[Work to be completed] Scan the records below for the line with "gray L-shape: (16, 134) -> (46, 146), moved" and the line with "blue line: (92, 18) -> (100, 37), turned 64", and retype that range exactly, both ends included, pictures excepted.

[Material for this exercise]
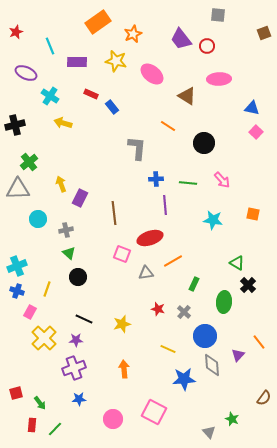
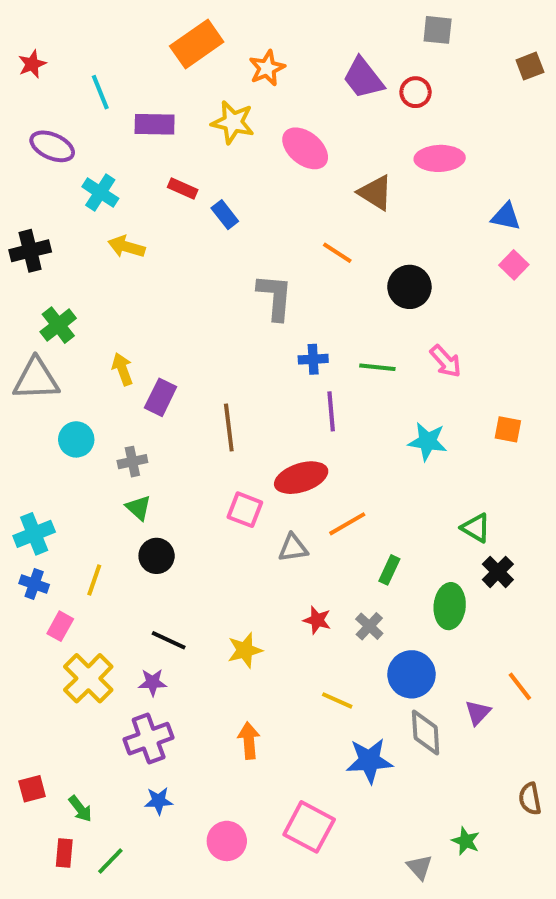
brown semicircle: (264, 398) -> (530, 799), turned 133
...
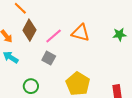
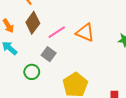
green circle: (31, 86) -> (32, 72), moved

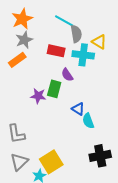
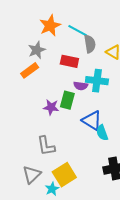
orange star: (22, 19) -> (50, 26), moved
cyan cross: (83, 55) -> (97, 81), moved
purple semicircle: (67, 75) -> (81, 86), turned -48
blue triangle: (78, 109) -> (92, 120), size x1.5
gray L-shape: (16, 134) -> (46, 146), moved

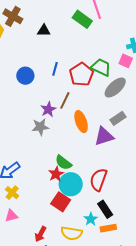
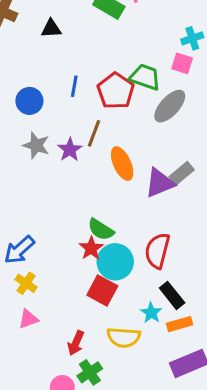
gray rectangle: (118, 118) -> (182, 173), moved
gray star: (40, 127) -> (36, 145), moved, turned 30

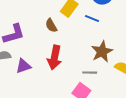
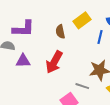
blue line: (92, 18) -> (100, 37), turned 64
==
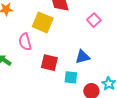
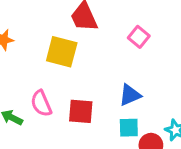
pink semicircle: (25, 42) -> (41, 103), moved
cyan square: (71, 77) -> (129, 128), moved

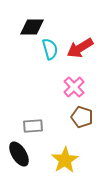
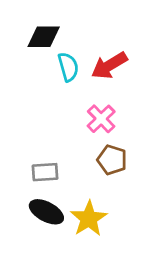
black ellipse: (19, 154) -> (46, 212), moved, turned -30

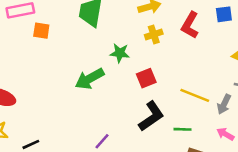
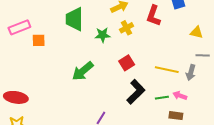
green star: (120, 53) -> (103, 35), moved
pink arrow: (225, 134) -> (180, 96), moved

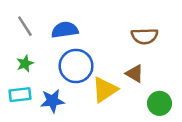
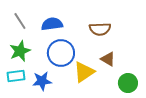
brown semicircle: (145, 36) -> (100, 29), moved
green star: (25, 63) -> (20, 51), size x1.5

[Reply]
gray L-shape: (16, 134) -> (46, 146), moved

gray rectangle: (118, 118) -> (182, 173), moved
gray star: (40, 127) -> (36, 145), moved, turned 30

blue line: (92, 18) -> (100, 37), turned 64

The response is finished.